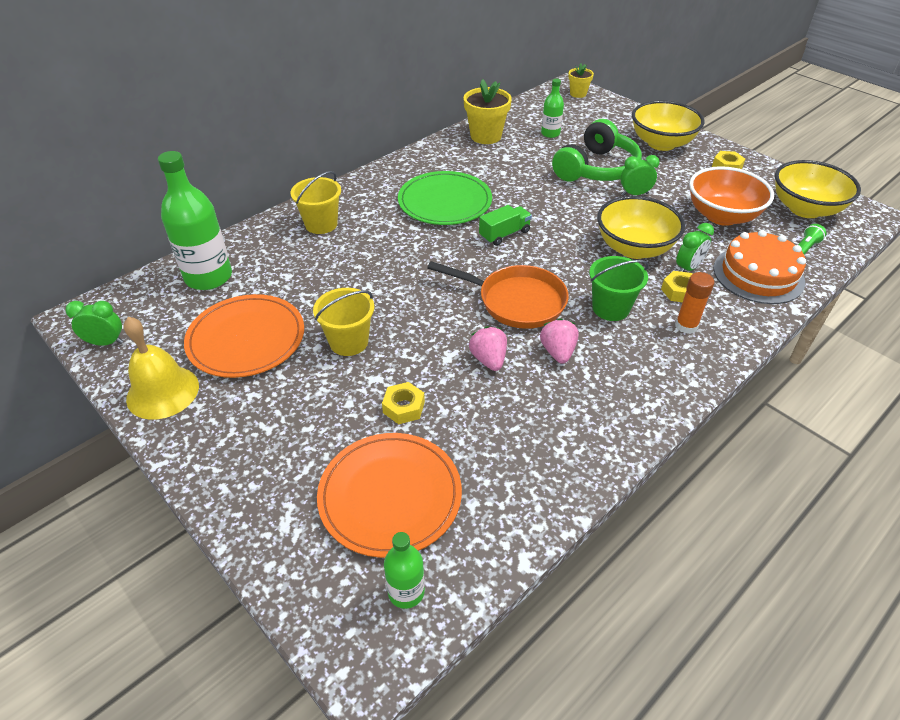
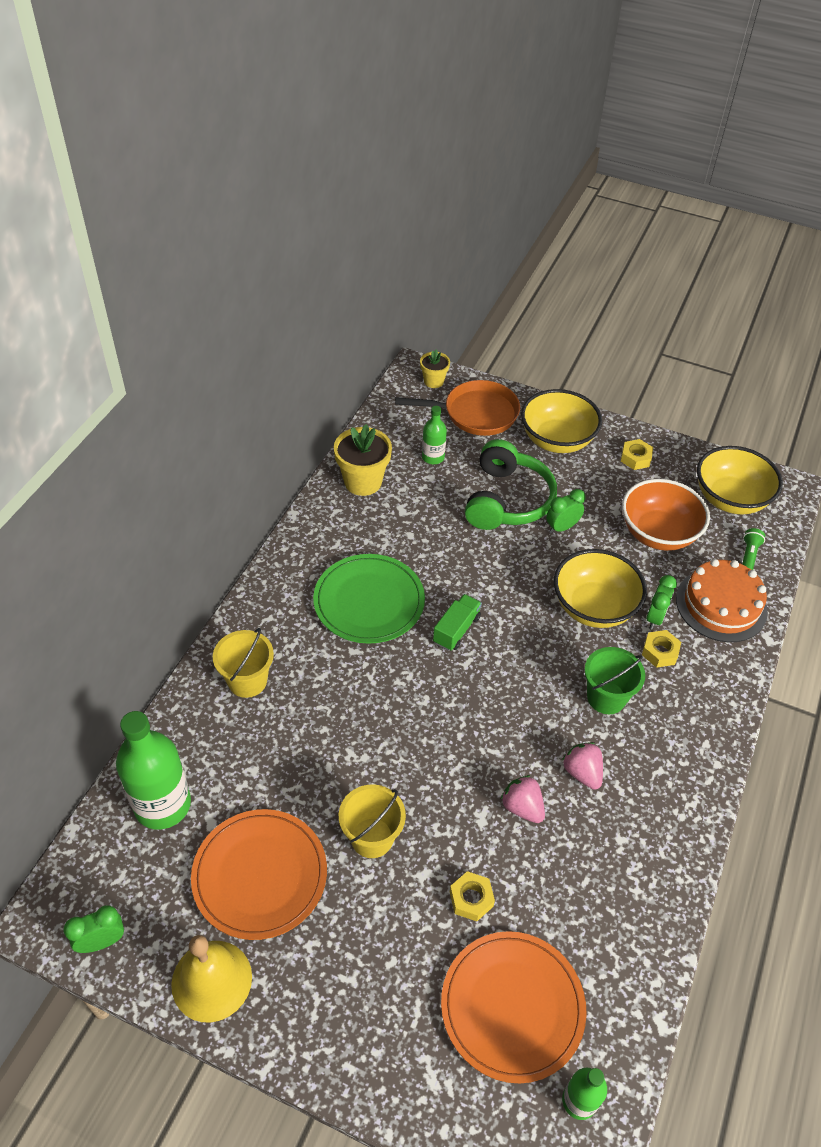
camera: 25 degrees left, 5 degrees up
orange pan [427,261,569,329] -> orange pan moved to [395,380,520,436]
orange glue stick [675,272,714,334] -> none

◇ ◇ ◇

◆ **What is needed**: Give the data again exactly as written, with no pictures included.

◆ **Answer for the task**:
camera: 25 degrees left, 5 degrees up
orange pan [427,261,569,329] -> orange pan moved to [395,380,520,436]
orange glue stick [675,272,714,334] -> none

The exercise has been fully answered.